• Your task
Produce an exact copy of all the data below, dropping every image.

• Data excerpt
▼▼▼

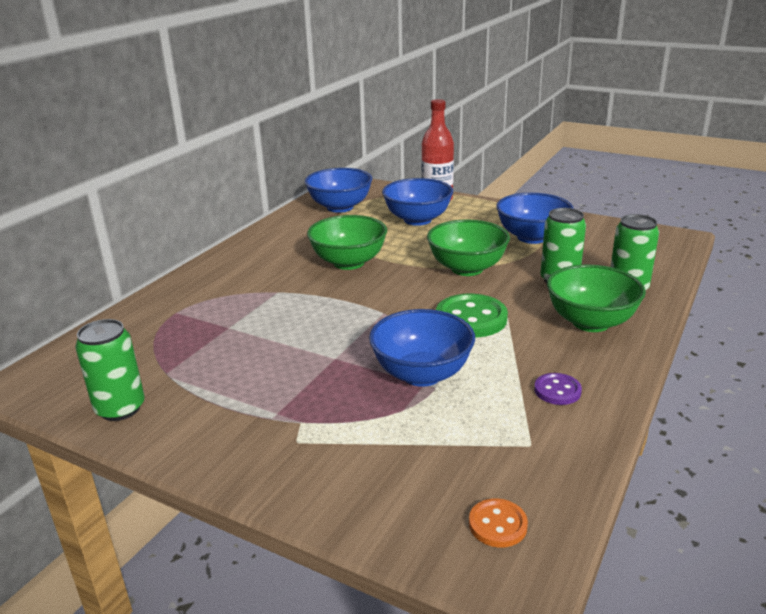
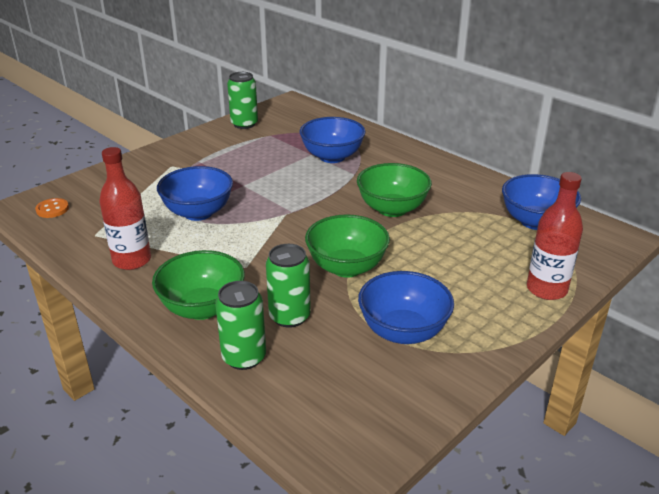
camera: 105 degrees right, 5 degrees up
(417, 220) = (484, 263): blue bowl -> blue bowl (332, 157)
(471, 318) = (254, 248): green button -> none
(557, 391) = (132, 260): purple button -> red bottle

▲▲▲

• Answer for the task
camera: 105 degrees right, 5 degrees up
(417, 220) = (484, 263): blue bowl -> blue bowl (332, 157)
(471, 318) = (254, 248): green button -> none
(557, 391) = (132, 260): purple button -> red bottle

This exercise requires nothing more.